• What is needed:
Scan the data below and state how many of its lines contain the word "orange", giving only the figure.

• Data section:

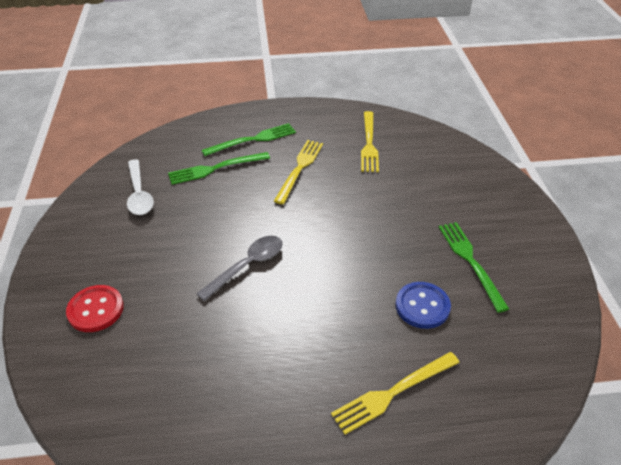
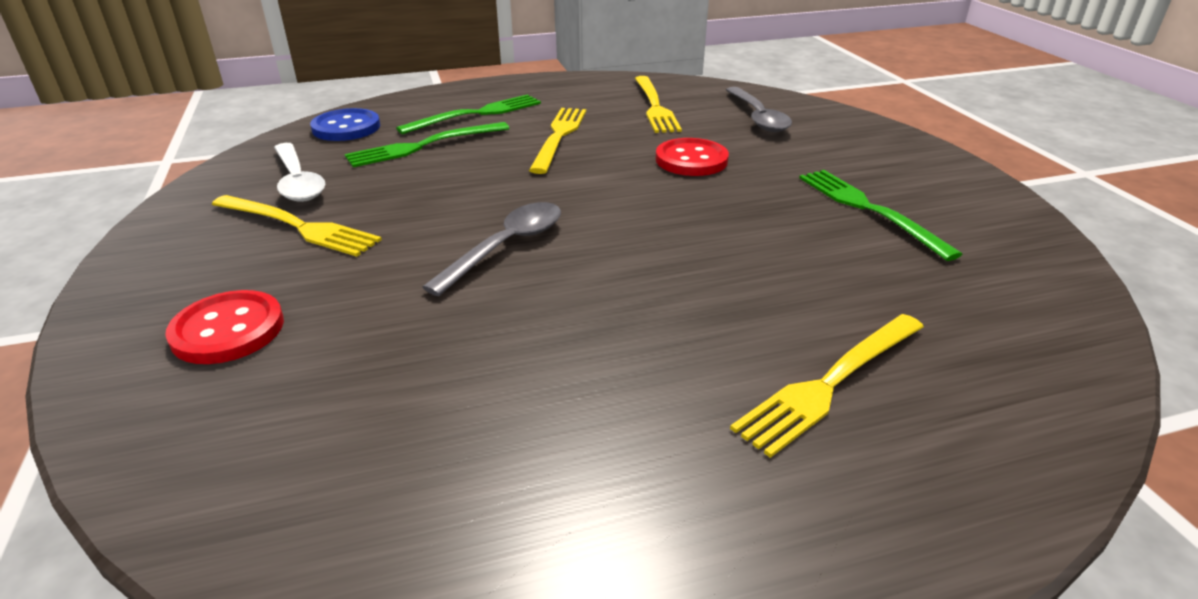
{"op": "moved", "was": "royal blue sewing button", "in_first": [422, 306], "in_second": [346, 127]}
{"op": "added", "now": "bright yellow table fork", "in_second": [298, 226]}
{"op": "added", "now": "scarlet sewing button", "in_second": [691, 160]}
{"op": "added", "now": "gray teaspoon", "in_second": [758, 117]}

...

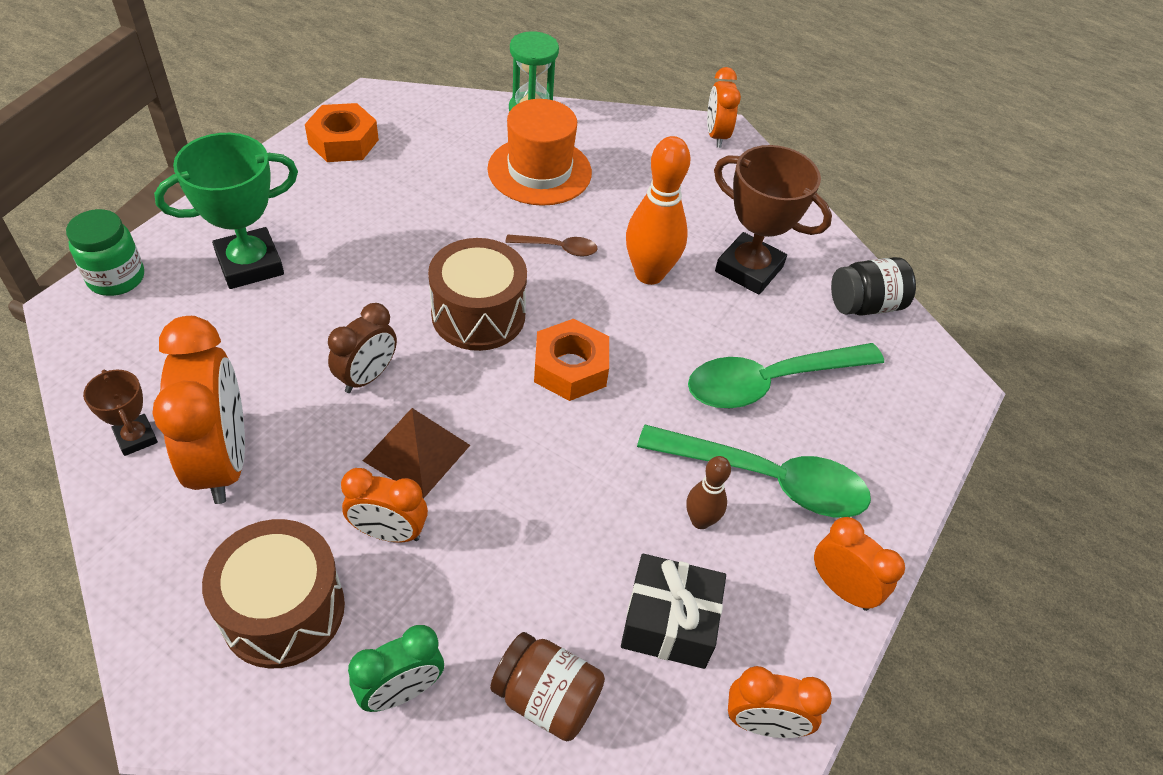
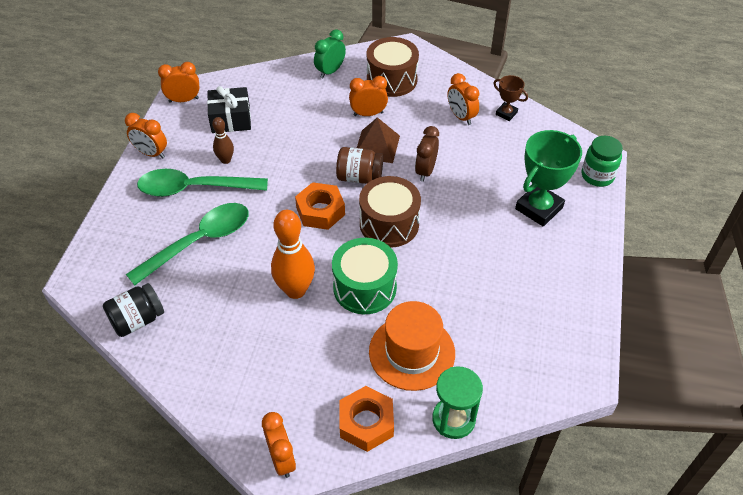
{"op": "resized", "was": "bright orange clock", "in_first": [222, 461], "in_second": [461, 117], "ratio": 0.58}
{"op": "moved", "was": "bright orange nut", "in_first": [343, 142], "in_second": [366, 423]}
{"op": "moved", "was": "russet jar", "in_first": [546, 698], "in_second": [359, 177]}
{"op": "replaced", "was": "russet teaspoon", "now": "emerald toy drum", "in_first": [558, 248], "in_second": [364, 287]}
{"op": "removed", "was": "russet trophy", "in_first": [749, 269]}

• Response to the exercise:
2